(Object matching data)
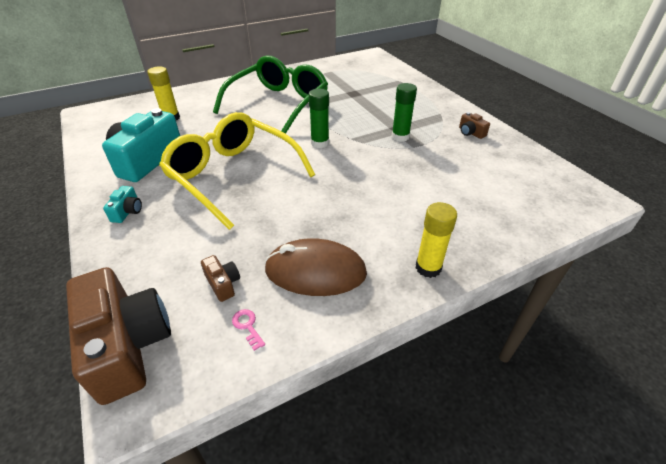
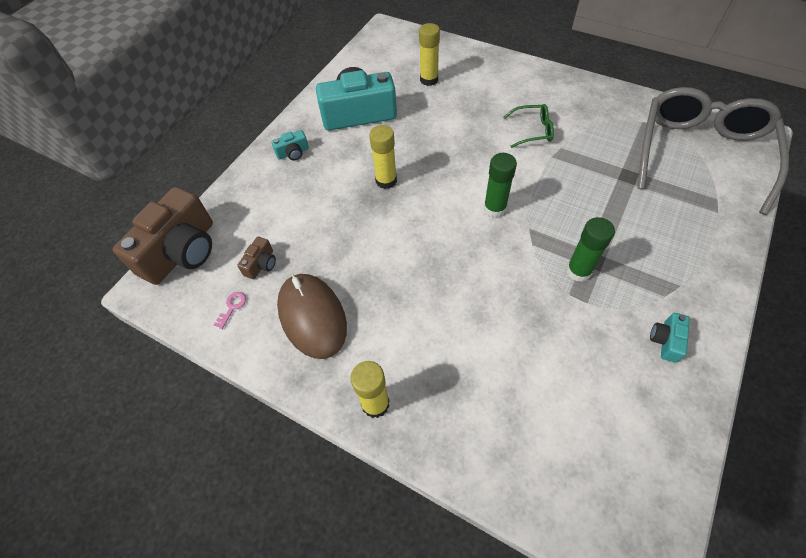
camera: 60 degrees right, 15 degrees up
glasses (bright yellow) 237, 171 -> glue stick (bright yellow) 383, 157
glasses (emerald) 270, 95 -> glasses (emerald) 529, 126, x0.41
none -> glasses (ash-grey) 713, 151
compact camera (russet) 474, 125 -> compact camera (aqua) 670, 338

**Exercise prompt:**
Every line above should be duplicated exactly; the pictures are to be left out.

**Problem solution:**
camera: 60 degrees right, 15 degrees up
glasses (bright yellow) 237, 171 -> glue stick (bright yellow) 383, 157
glasses (emerald) 270, 95 -> glasses (emerald) 529, 126, x0.41
none -> glasses (ash-grey) 713, 151
compact camera (russet) 474, 125 -> compact camera (aqua) 670, 338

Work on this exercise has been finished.